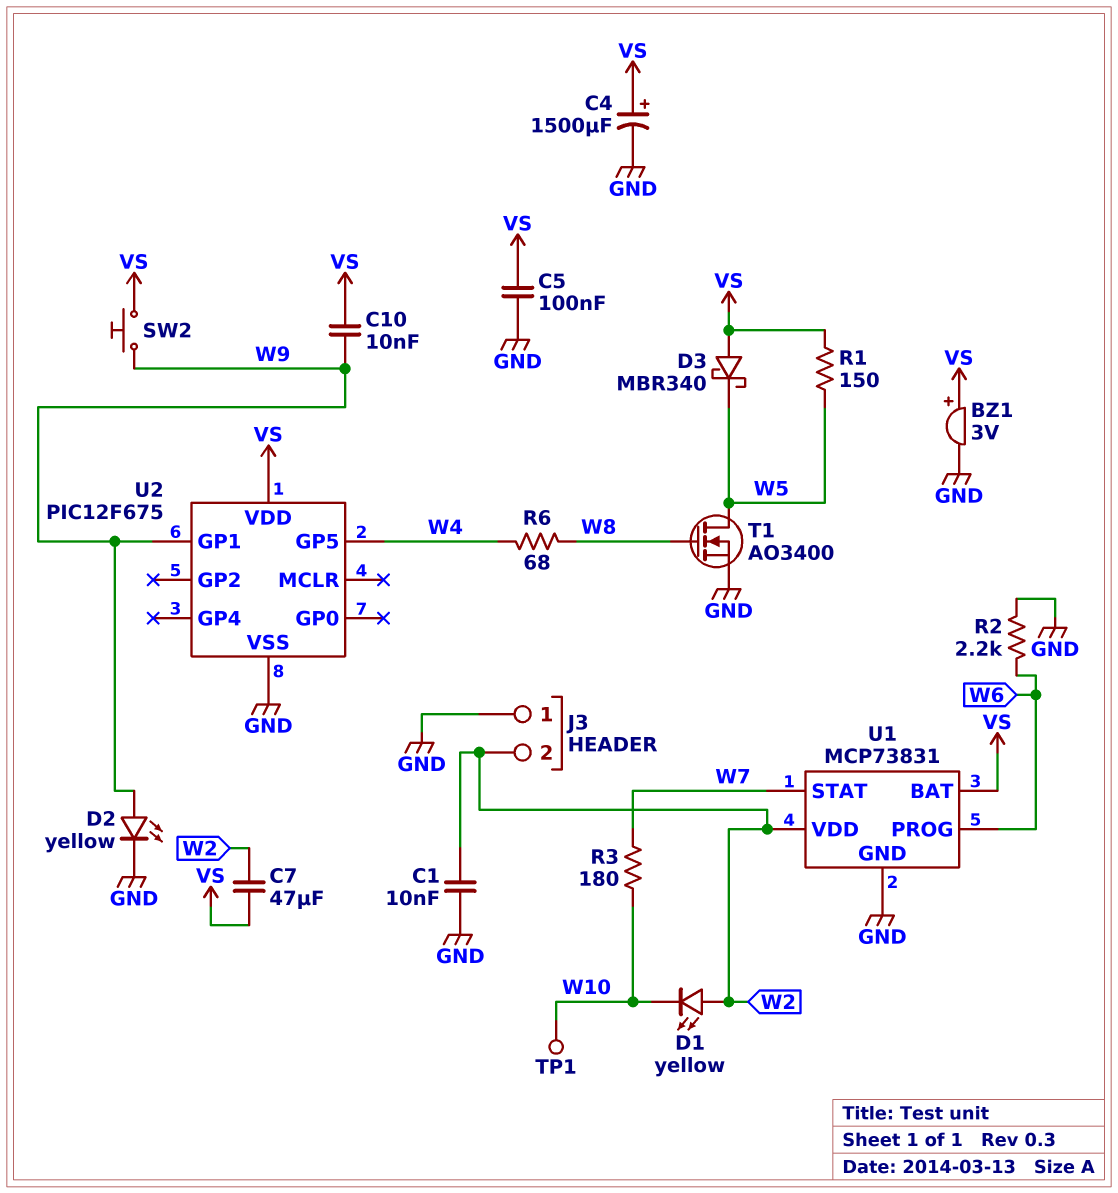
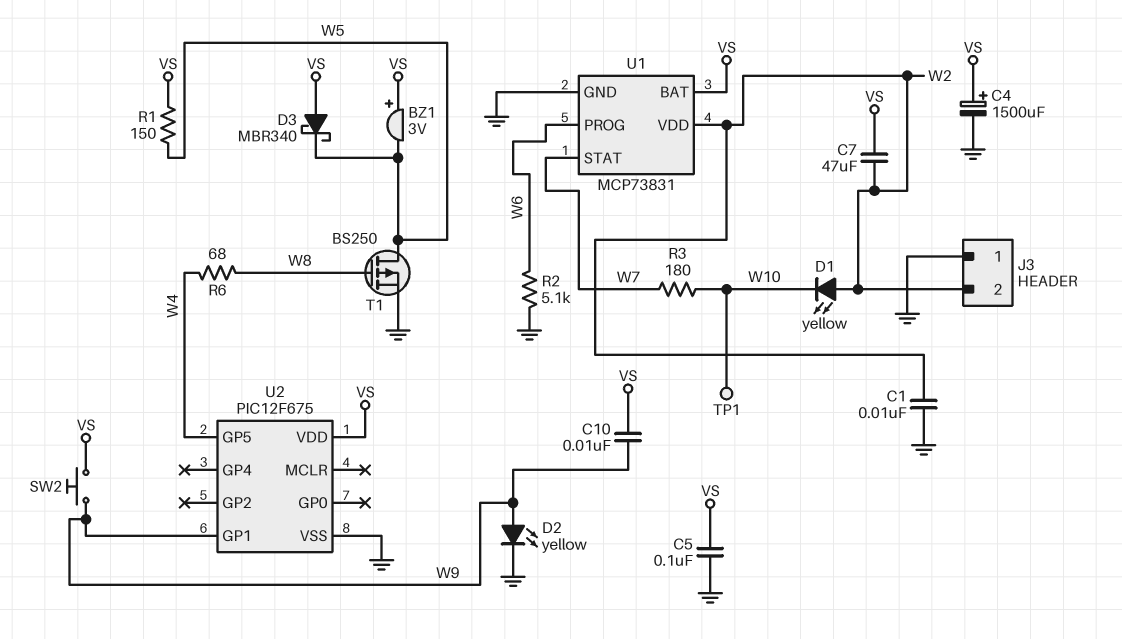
BZ1: buzzer 3V (plus VS, minus GND) -> buzzer 3V (plus VS, minus W5)
R2: 2.2k (GND, W6) -> 5.1k (GND, W6)
T1: NMOS AO3400 (G W8, D W5, S GND) -> PMOS BS250 (G W8, D W5, S GND)

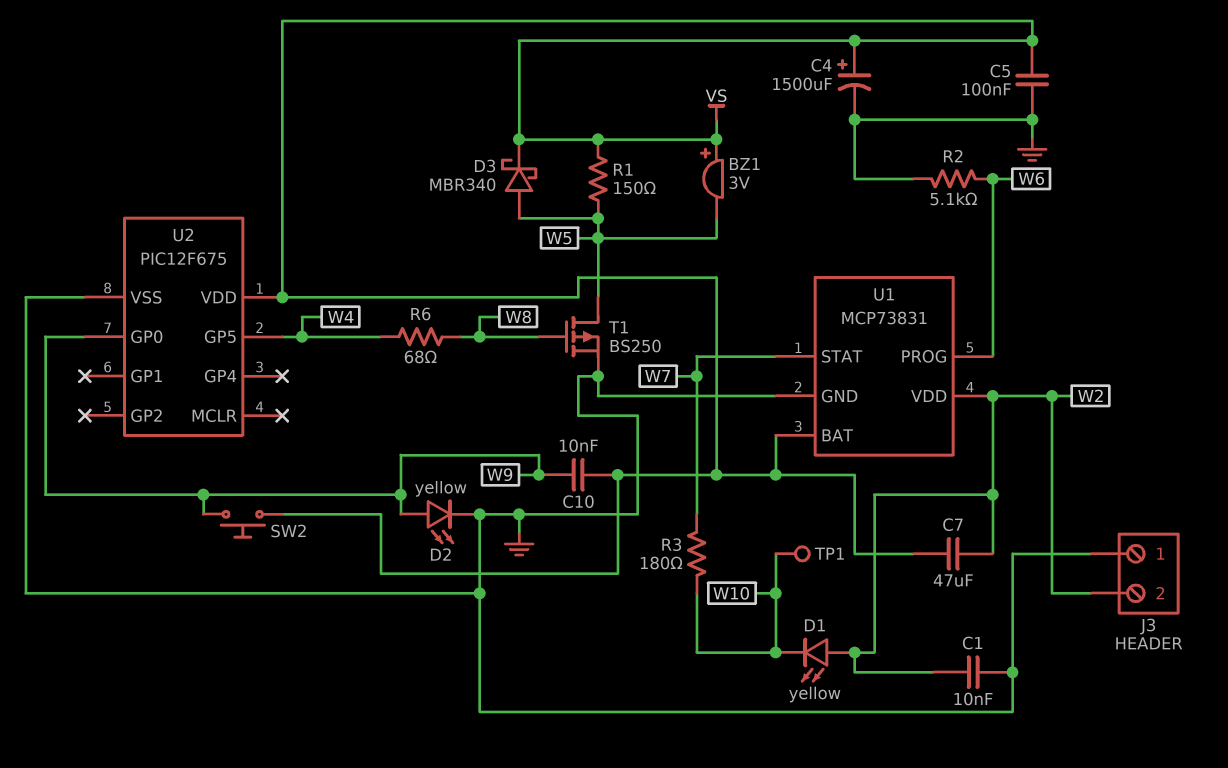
D3: schottky MBR340 (A VS, K W5) -> schottky MBR340 (A W5, K VS)
U2 pin GP0: none -> W9
U2 pin GP1: W9 -> none

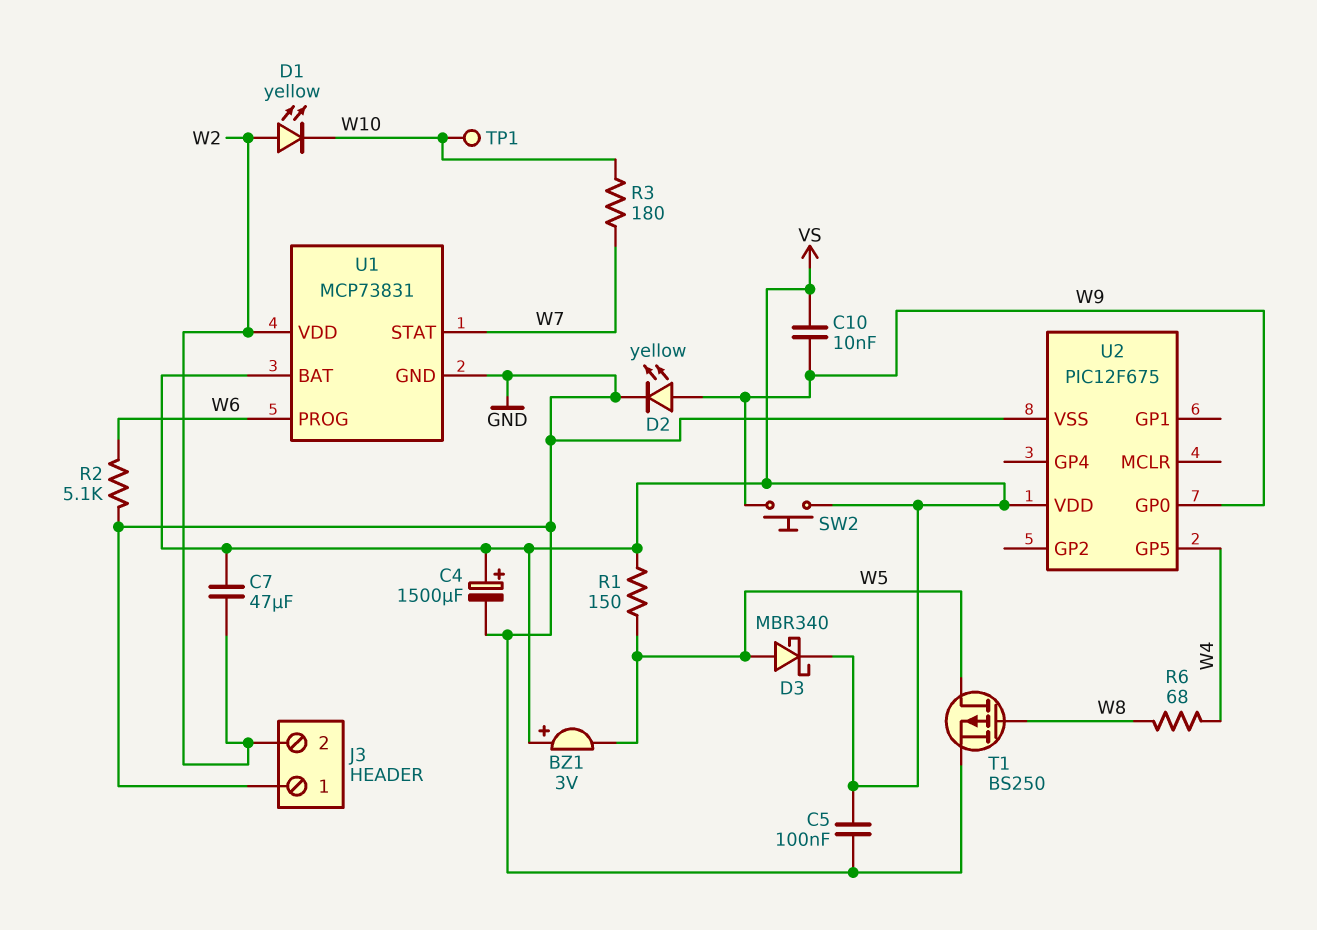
C1: 10nF (GND, W2) -> none

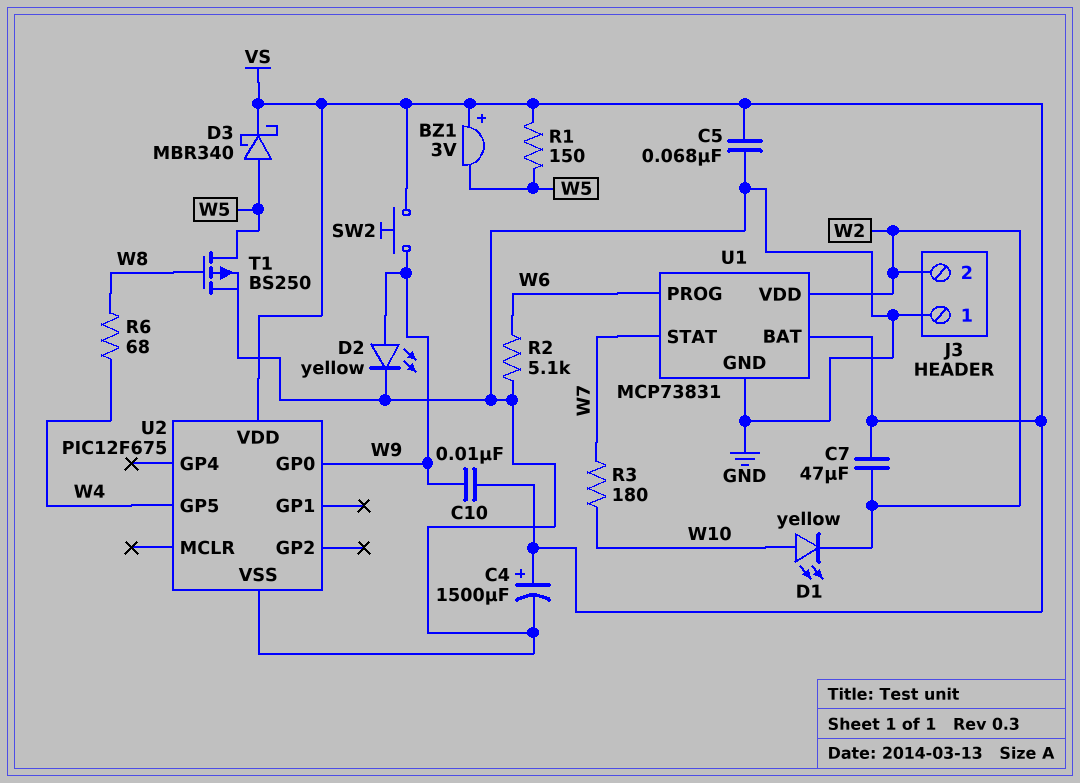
C5: 100nF (GND, VS) -> 68nF (GND, VS)
D1: LED yellow (A W2, K W10) -> LED yellow (A W10, K W2)
TP1: test point (W10) -> none

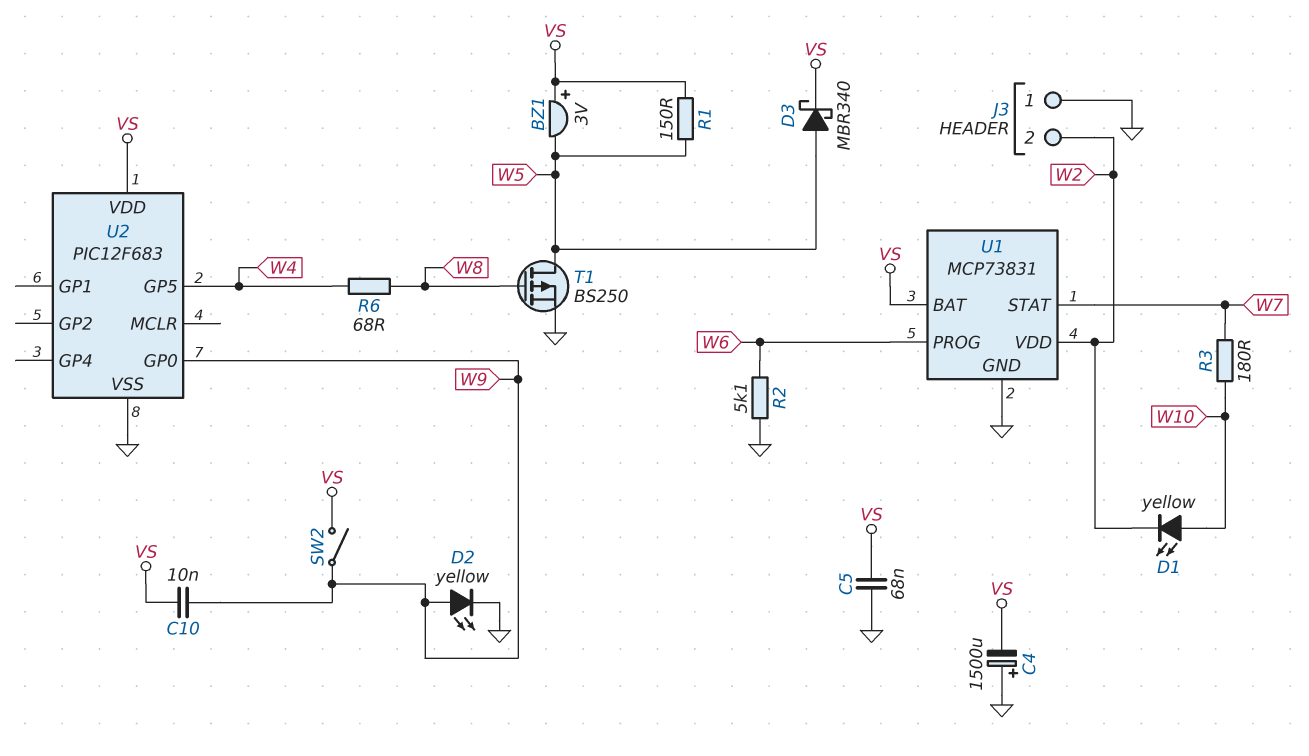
C4: 1500uF (plus VS, minus GND) -> 1500uF (plus GND, minus VS)
C7: 47uF (VS, W2) -> none
SW2: button (VS, W9) -> switch (VS, W9)
U2: PIC12F675 -> PIC12F683

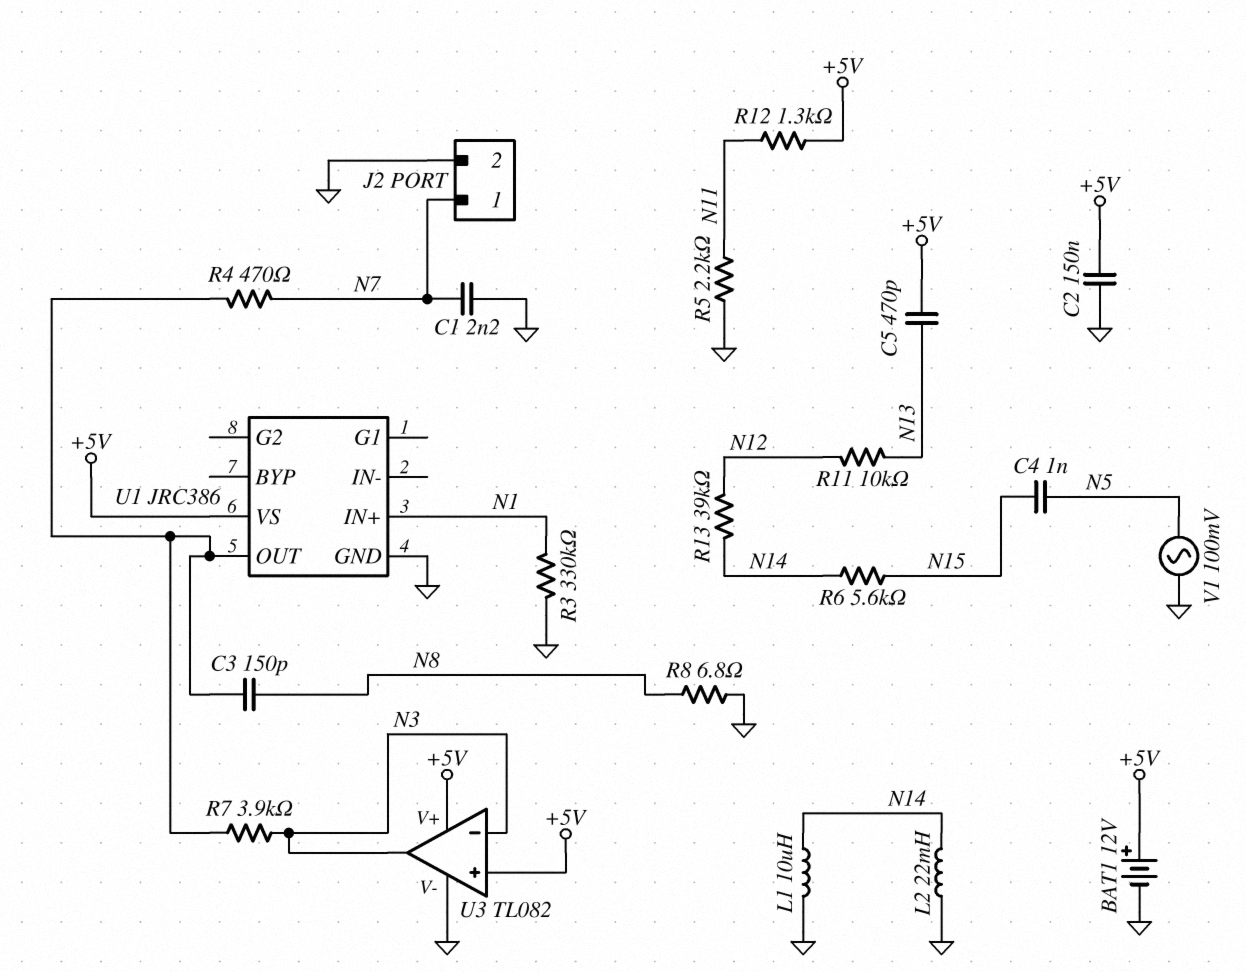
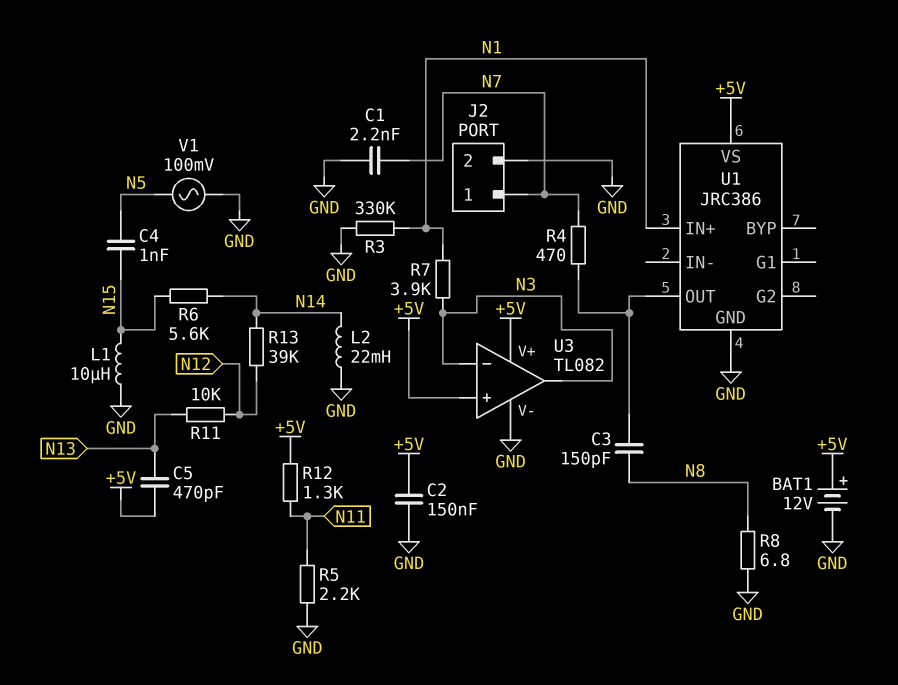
L1: 10uH (GND, N14) -> 10uH (GND, N15)
R7: 3.9k (N3, U1/OUT) -> 3.9k (N1, N3)

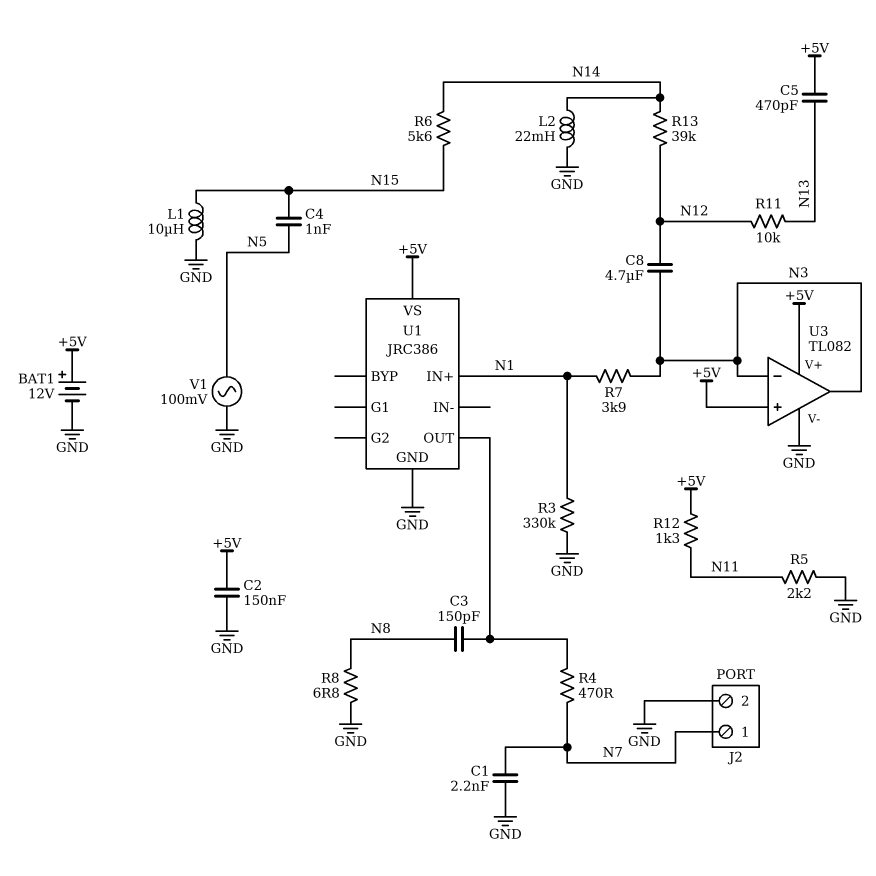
C8: none -> 4.7uF (N3, N12)

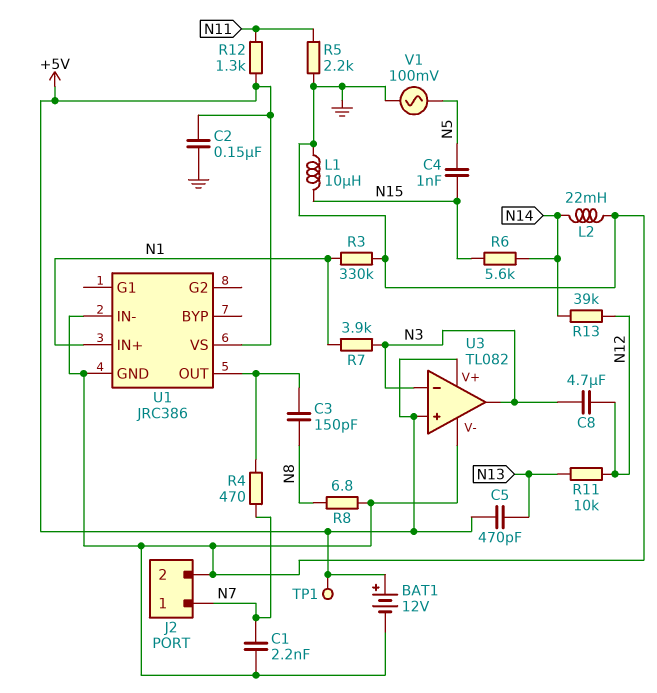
TP1: none -> test point (+5V)
U1 pin IN-: none -> GND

• • • • • • •

- _Requirement_: Pictures stay out, but every record above is to be returned exactly.

- _Answer box_:
BZ1: buzzer 3V (plus VS, minus GND) -> buzzer 3V (plus VS, minus W5)
R2: 2.2k (GND, W6) -> 5.1k (GND, W6)
T1: NMOS AO3400 (G W8, D W5, S GND) -> PMOS BS250 (G W8, D W5, S GND)

D3: schottky MBR340 (A VS, K W5) -> schottky MBR340 (A W5, K VS)
U2 pin GP0: none -> W9
U2 pin GP1: W9 -> none

C1: 10nF (GND, W2) -> none

C5: 100nF (GND, VS) -> 68nF (GND, VS)
D1: LED yellow (A W2, K W10) -> LED yellow (A W10, K W2)
TP1: test point (W10) -> none

C4: 1500uF (plus VS, minus GND) -> 1500uF (plus GND, minus VS)
C7: 47uF (VS, W2) -> none
SW2: button (VS, W9) -> switch (VS, W9)
U2: PIC12F675 -> PIC12F683

L1: 10uH (GND, N14) -> 10uH (GND, N15)
R7: 3.9k (N3, U1/OUT) -> 3.9k (N1, N3)

C8: none -> 4.7uF (N3, N12)

TP1: none -> test point (+5V)
U1 pin IN-: none -> GND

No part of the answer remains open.